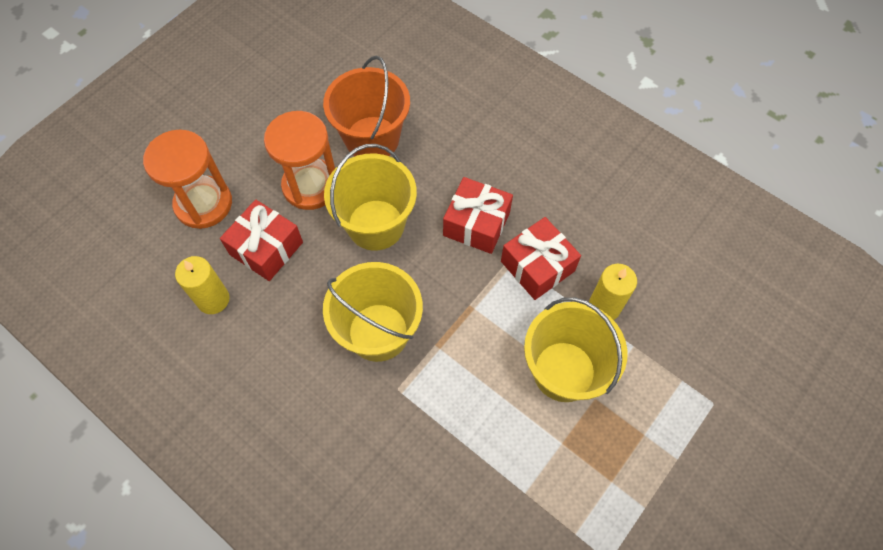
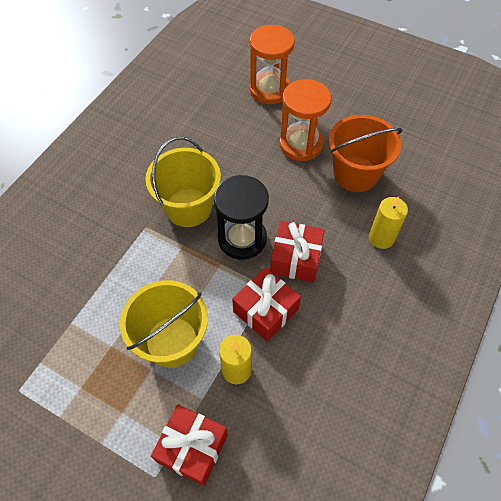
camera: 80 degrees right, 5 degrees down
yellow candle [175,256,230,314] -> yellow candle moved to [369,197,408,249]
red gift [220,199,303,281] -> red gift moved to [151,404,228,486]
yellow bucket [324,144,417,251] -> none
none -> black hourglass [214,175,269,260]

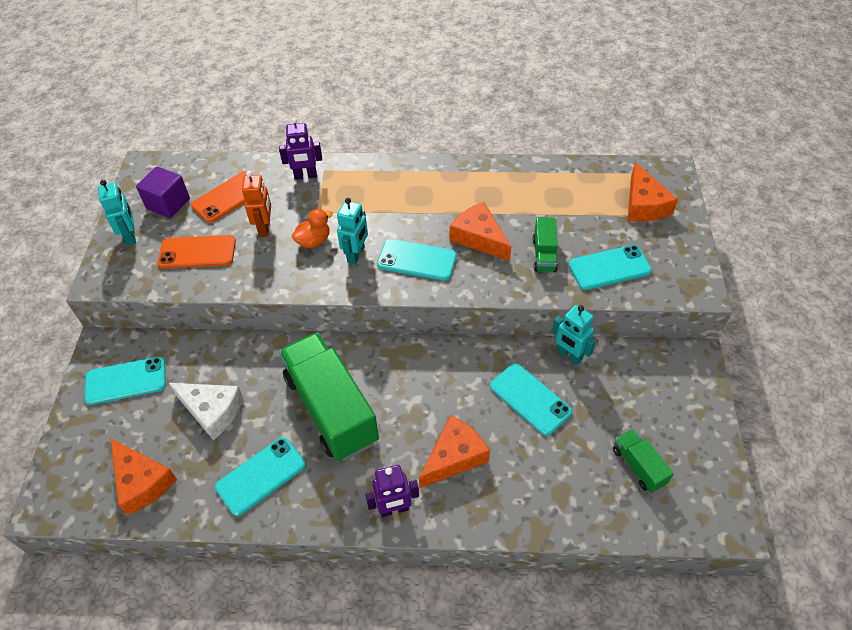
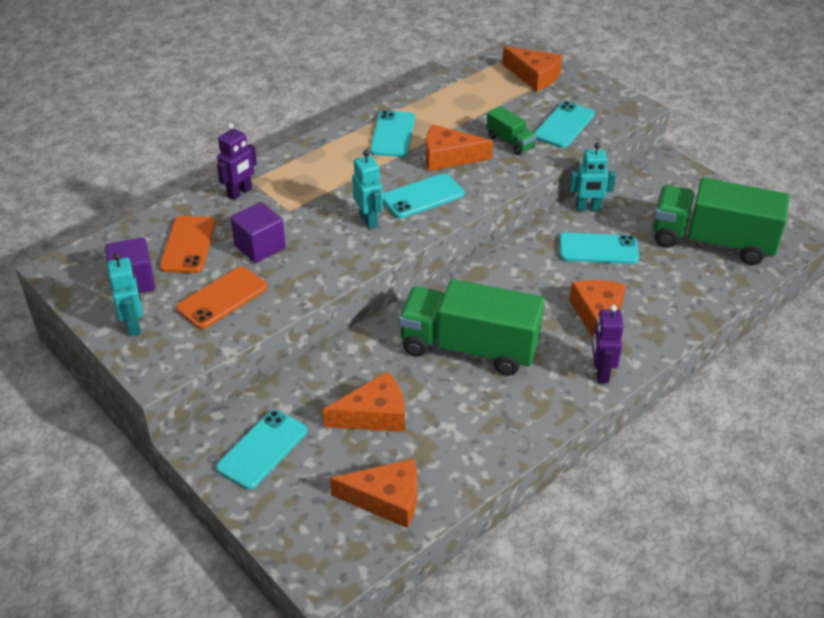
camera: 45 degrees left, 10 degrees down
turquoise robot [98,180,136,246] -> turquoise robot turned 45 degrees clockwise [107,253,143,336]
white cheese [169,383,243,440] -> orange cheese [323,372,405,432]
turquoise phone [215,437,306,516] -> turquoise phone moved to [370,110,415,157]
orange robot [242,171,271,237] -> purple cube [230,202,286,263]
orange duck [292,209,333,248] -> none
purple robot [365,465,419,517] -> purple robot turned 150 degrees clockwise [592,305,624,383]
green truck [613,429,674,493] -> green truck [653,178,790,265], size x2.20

========================================================================

▶ **Task instructions**
Repeat the data exactly, without the pictures.

▶ **Written reply**
camera: 80 degrees right, 5 degrees down
yellow candle [175,256,230,314] -> yellow candle moved to [369,197,408,249]
red gift [220,199,303,281] -> red gift moved to [151,404,228,486]
yellow bucket [324,144,417,251] -> none
none -> black hourglass [214,175,269,260]

camera: 45 degrees left, 10 degrees down
turquoise robot [98,180,136,246] -> turquoise robot turned 45 degrees clockwise [107,253,143,336]
white cheese [169,383,243,440] -> orange cheese [323,372,405,432]
turquoise phone [215,437,306,516] -> turquoise phone moved to [370,110,415,157]
orange robot [242,171,271,237] -> purple cube [230,202,286,263]
orange duck [292,209,333,248] -> none
purple robot [365,465,419,517] -> purple robot turned 150 degrees clockwise [592,305,624,383]
green truck [613,429,674,493] -> green truck [653,178,790,265], size x2.20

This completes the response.